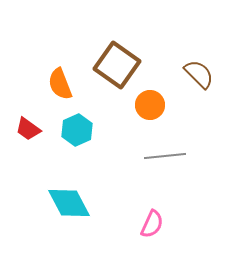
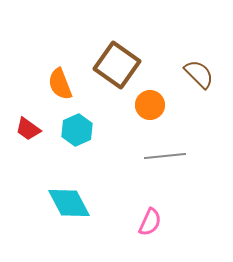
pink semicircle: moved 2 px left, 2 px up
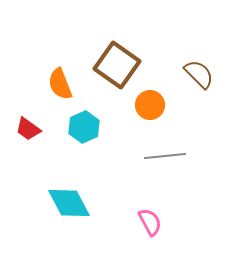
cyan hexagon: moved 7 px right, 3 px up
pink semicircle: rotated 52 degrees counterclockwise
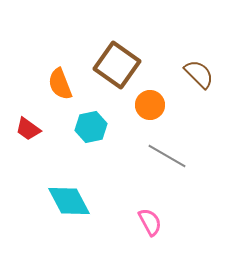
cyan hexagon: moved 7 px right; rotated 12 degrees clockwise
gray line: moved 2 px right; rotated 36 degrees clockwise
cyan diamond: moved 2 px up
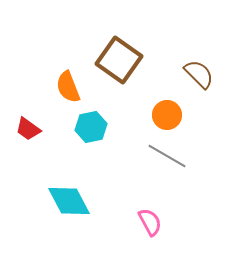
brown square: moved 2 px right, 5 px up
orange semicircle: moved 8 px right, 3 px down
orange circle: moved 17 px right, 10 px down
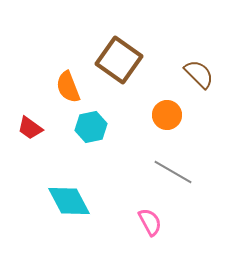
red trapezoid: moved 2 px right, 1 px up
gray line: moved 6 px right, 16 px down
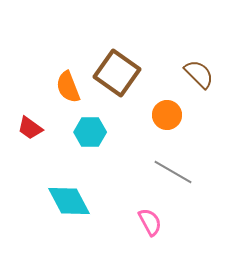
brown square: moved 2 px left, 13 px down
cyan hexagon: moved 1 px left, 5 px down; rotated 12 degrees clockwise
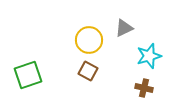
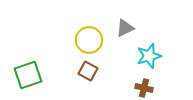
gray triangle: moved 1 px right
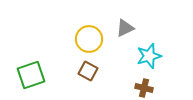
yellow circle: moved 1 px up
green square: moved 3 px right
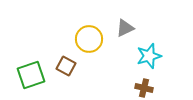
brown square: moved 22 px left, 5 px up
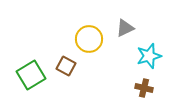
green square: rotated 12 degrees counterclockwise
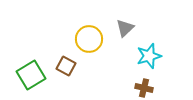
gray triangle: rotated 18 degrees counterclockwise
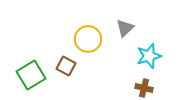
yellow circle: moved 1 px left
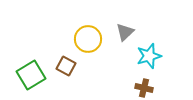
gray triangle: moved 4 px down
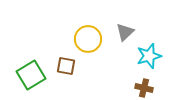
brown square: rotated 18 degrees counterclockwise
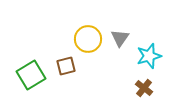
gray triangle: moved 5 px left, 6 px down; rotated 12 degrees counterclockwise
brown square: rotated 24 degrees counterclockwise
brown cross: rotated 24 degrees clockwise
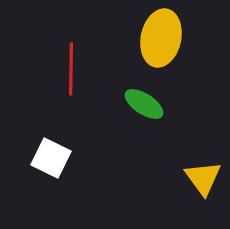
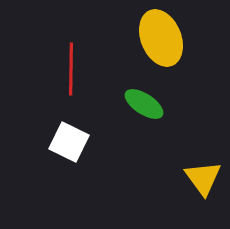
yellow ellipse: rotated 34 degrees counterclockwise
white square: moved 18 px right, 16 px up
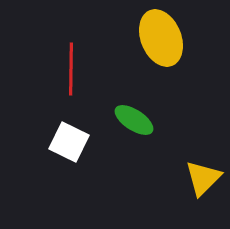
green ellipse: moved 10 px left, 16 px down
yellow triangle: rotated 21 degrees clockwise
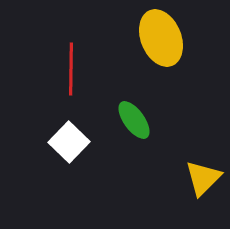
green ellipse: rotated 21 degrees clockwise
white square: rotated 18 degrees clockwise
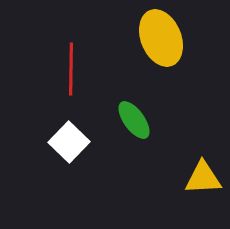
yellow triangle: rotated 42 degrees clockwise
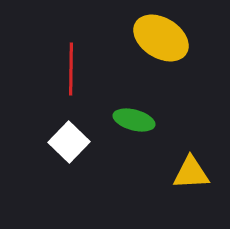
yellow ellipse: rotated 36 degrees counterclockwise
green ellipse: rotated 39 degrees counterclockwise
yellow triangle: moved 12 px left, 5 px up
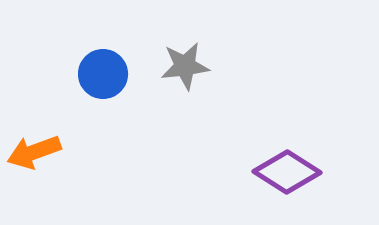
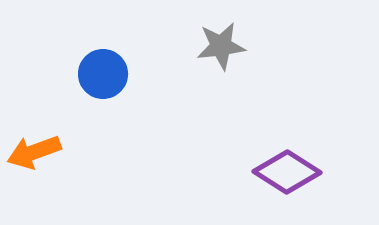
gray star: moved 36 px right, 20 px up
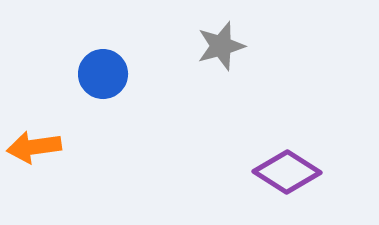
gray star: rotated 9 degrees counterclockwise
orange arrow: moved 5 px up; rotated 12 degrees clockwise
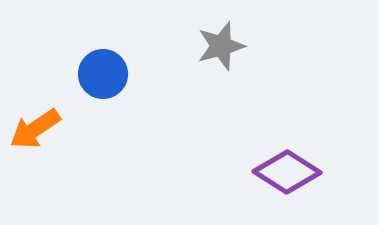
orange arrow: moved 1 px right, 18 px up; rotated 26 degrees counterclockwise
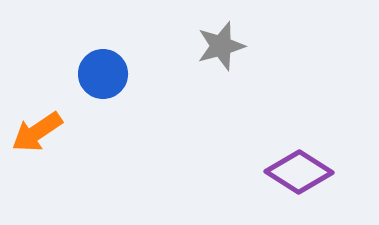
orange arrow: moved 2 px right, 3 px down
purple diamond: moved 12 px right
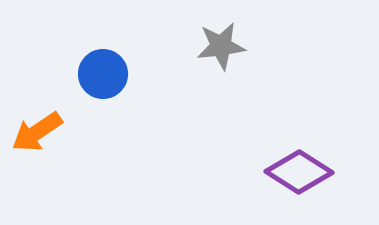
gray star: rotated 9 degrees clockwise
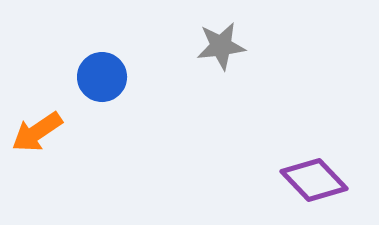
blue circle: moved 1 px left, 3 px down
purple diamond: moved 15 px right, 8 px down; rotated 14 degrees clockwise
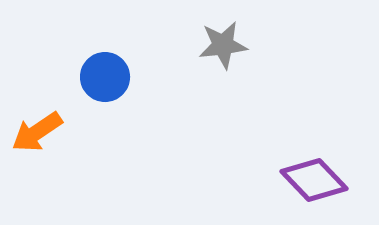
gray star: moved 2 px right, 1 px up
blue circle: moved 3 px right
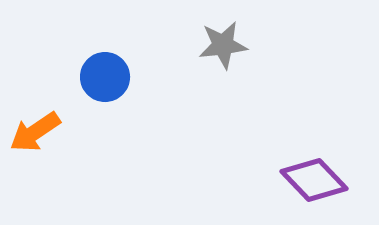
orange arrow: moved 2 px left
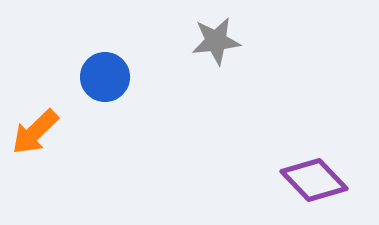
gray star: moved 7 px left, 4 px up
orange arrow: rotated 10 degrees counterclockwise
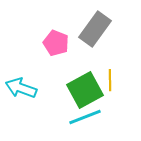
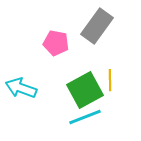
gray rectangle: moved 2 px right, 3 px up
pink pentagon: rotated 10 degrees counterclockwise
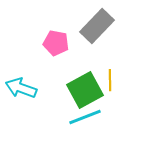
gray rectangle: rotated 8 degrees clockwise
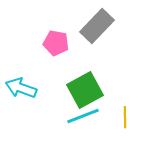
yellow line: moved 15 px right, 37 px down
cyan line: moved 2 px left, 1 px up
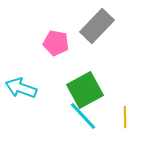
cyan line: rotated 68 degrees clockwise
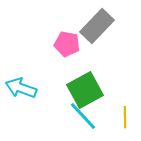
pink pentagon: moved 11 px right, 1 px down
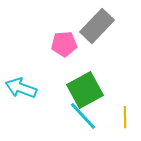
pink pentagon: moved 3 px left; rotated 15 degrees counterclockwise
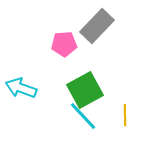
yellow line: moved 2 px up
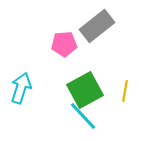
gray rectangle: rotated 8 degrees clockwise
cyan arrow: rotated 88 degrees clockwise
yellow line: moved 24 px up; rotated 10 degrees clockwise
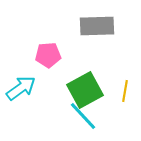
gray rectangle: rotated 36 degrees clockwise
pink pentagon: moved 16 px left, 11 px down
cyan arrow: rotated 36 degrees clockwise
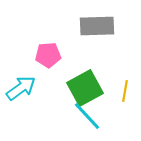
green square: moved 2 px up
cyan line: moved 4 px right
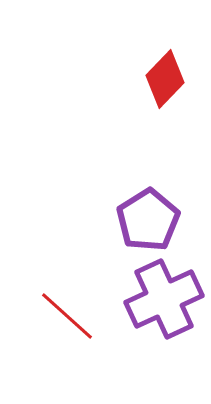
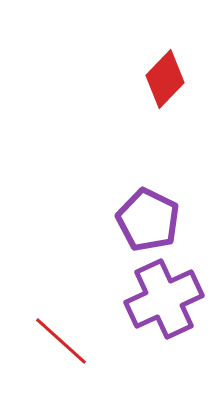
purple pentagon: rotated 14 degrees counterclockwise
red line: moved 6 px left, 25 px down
----
Output every line above verbatim, leaving out the picture placeholders.

- Written reply
pink semicircle: moved 2 px left, 2 px up
cyan hexagon: moved 7 px right, 3 px up
pink semicircle: rotated 52 degrees counterclockwise
cyan hexagon: moved 7 px right; rotated 12 degrees clockwise
gray line: moved 2 px right; rotated 36 degrees clockwise
cyan diamond: moved 2 px up
brown square: moved 2 px right, 5 px up
orange semicircle: moved 8 px right, 3 px down
orange circle: moved 17 px right, 10 px down
red trapezoid: moved 2 px right, 1 px up
gray line: moved 6 px right, 16 px down
brown square: moved 2 px left, 13 px down
cyan hexagon: moved 1 px left, 5 px down; rotated 12 degrees clockwise
gray triangle: moved 1 px right
yellow circle: moved 1 px up
green square: moved 3 px right
brown square: moved 22 px left, 5 px up
green square: rotated 12 degrees counterclockwise
gray triangle: rotated 18 degrees counterclockwise
yellow circle: moved 1 px left
gray triangle: moved 4 px down
brown square: rotated 18 degrees counterclockwise
gray triangle: moved 5 px left, 6 px down; rotated 12 degrees counterclockwise
brown square: rotated 24 degrees counterclockwise
brown cross: rotated 24 degrees clockwise
yellow ellipse: rotated 34 degrees counterclockwise
white square: moved 18 px right, 16 px up
green ellipse: moved 10 px left, 16 px down
yellow triangle: rotated 21 degrees clockwise
green ellipse: rotated 21 degrees clockwise
white square: rotated 18 degrees clockwise
yellow triangle: rotated 42 degrees clockwise
yellow ellipse: rotated 36 degrees counterclockwise
green ellipse: rotated 39 degrees counterclockwise
yellow triangle: moved 12 px left, 5 px up
gray star: moved 36 px right, 20 px up
gray star: rotated 9 degrees counterclockwise
orange arrow: moved 5 px up; rotated 12 degrees clockwise
orange arrow: moved 1 px right, 18 px up; rotated 26 degrees counterclockwise
orange arrow: moved 2 px right, 3 px down
purple diamond: moved 12 px right
gray star: rotated 9 degrees clockwise
blue circle: moved 1 px left, 3 px down
purple diamond: moved 15 px right, 8 px down; rotated 14 degrees clockwise
gray star: moved 2 px right, 1 px up
blue circle: moved 3 px right
orange arrow: moved 2 px left
gray star: moved 7 px left, 4 px up
orange arrow: rotated 10 degrees counterclockwise
gray rectangle: moved 2 px right, 3 px up
pink pentagon: rotated 10 degrees counterclockwise
gray rectangle: rotated 8 degrees clockwise
yellow line: moved 15 px right, 37 px down
cyan line: moved 2 px left, 1 px up
cyan line: rotated 68 degrees clockwise
pink pentagon: moved 11 px right, 1 px down
pink pentagon: moved 3 px left; rotated 15 degrees counterclockwise
yellow line: moved 2 px up
gray rectangle: rotated 8 degrees clockwise
cyan arrow: rotated 88 degrees clockwise
yellow line: moved 24 px up; rotated 10 degrees clockwise
gray rectangle: rotated 36 degrees clockwise
pink pentagon: moved 16 px left, 11 px down
cyan arrow: rotated 36 degrees clockwise
green square: moved 2 px up
cyan line: moved 4 px right
purple pentagon: rotated 14 degrees counterclockwise
red line: moved 6 px left, 25 px down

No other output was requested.